→ What you should do: Transcribe every entry word for word, but drop the pictures.

→ Source information:
-- Opening Marker --
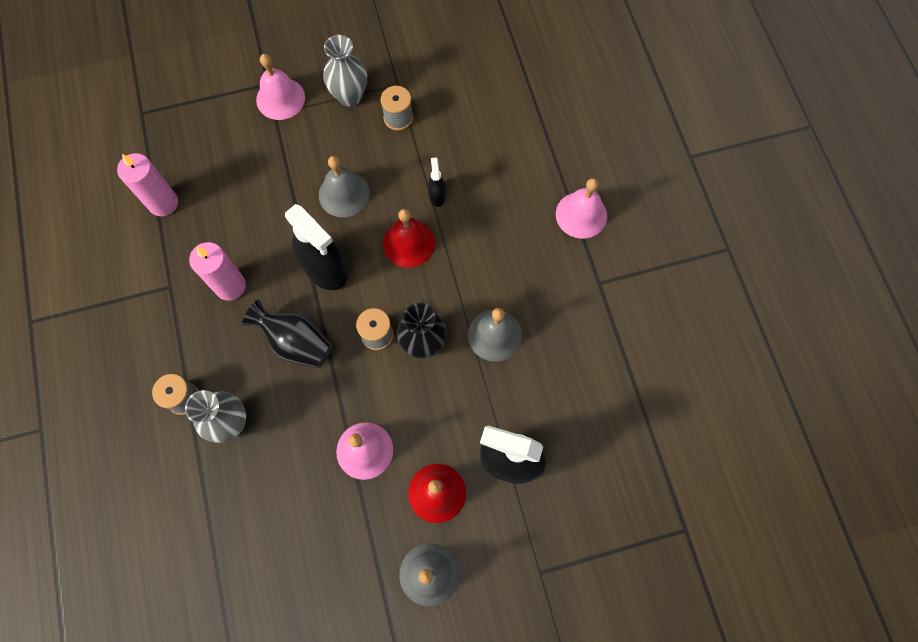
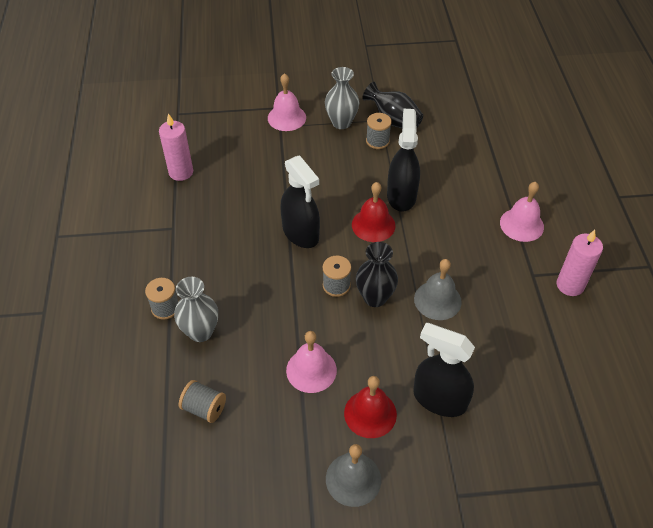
camera: 10 degrees right, 20 degrees down
(230, 286) = (221, 234): pink candle -> pink candle (570, 285)
(253, 519) = (204, 408): none -> grey spool
(296, 342) = (267, 281): black vase -> black vase (393, 120)
(344, 194) = (325, 185): grey bell -> none
(437, 196) = (401, 196): black spray bottle -> black spray bottle, size x2.14

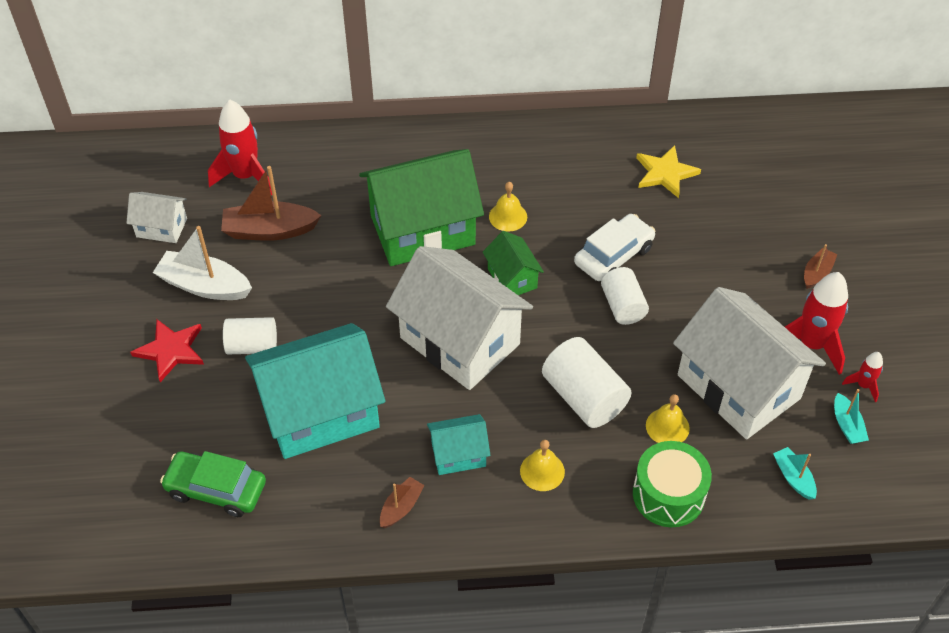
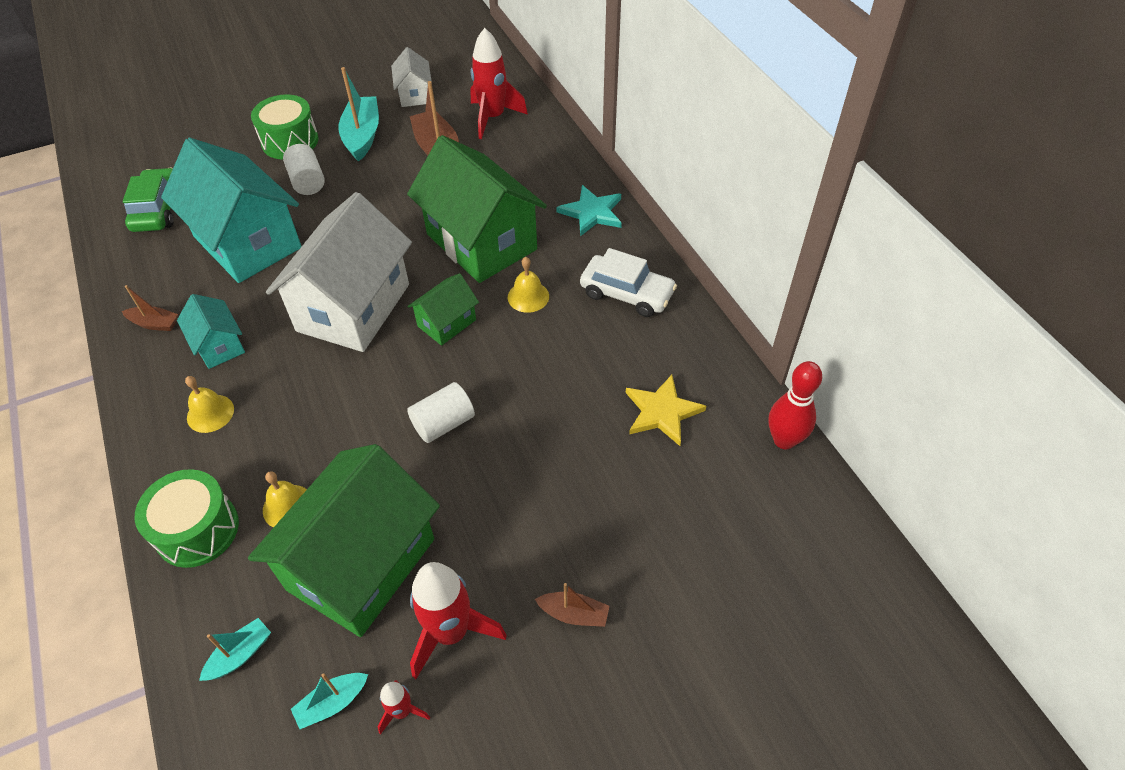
camera: 70 degrees right, 0 degrees up
(171, 350) = (290, 141): red star -> green drum
(204, 286) = (362, 136): white boat -> turquoise boat
(427, 146) = (592, 212): none -> turquoise star
(584, 397) = (310, 422): white cylinder -> none
(613, 255) = (512, 396): white car -> white car (627, 293)
(716, 119) = (784, 440): none -> red bowling pin
(738, 387) = (361, 564): white house -> green house

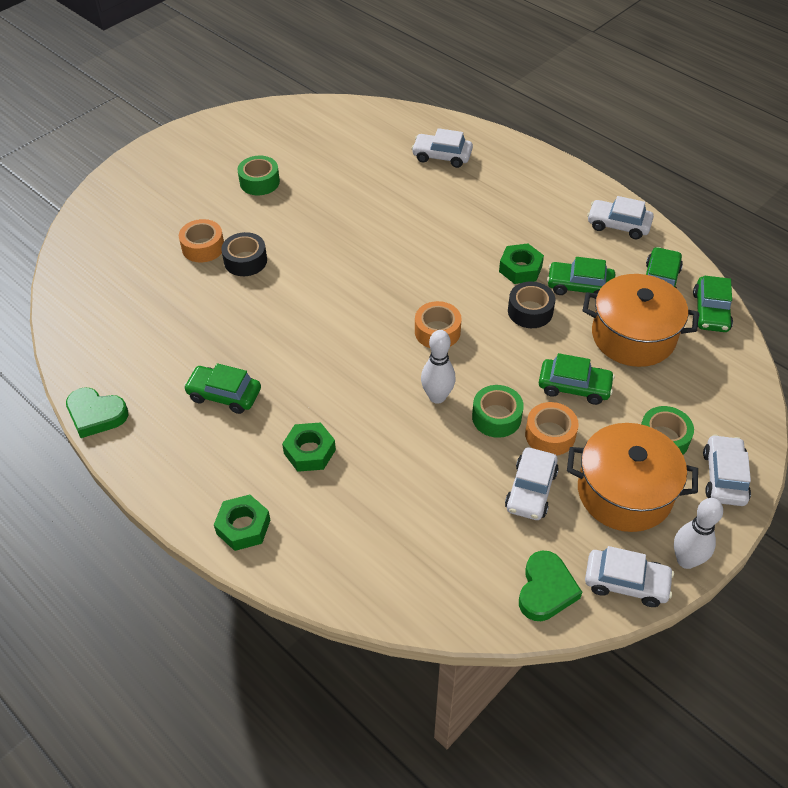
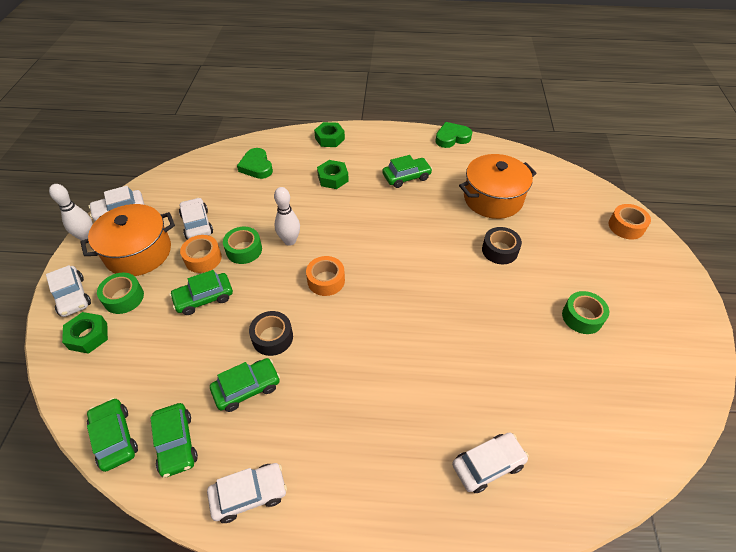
camera: 140 degrees right, 0 degrees up
(203, 247) = (536, 242): orange tape -> orange tape (626, 226)
(520, 269) = (307, 373): green nut -> green nut (88, 336)
(546, 589) = (163, 188): green heart -> green heart (256, 166)
(633, 336) = (177, 366): orange pot -> orange pot (493, 198)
-- Closing Marker --
→ Response area:
camera: 10 degrees right, 20 degrees down
(230, 286) = (221, 234): pink candle -> pink candle (570, 285)
(253, 519) = (204, 408): none -> grey spool
(296, 342) = (267, 281): black vase -> black vase (393, 120)
(344, 194) = (325, 185): grey bell -> none
(437, 196) = (401, 196): black spray bottle -> black spray bottle, size x2.14

camera: 70 degrees right, 0 degrees up
(171, 350) = (290, 141): red star -> green drum
(204, 286) = (362, 136): white boat -> turquoise boat
(427, 146) = (592, 212): none -> turquoise star
(584, 397) = (310, 422): white cylinder -> none
(613, 255) = (512, 396): white car -> white car (627, 293)
(716, 119) = (784, 440): none -> red bowling pin
(738, 387) = (361, 564): white house -> green house

camera: 140 degrees right, 0 degrees up
(203, 247) = (536, 242): orange tape -> orange tape (626, 226)
(520, 269) = (307, 373): green nut -> green nut (88, 336)
(546, 589) = (163, 188): green heart -> green heart (256, 166)
(633, 336) = (177, 366): orange pot -> orange pot (493, 198)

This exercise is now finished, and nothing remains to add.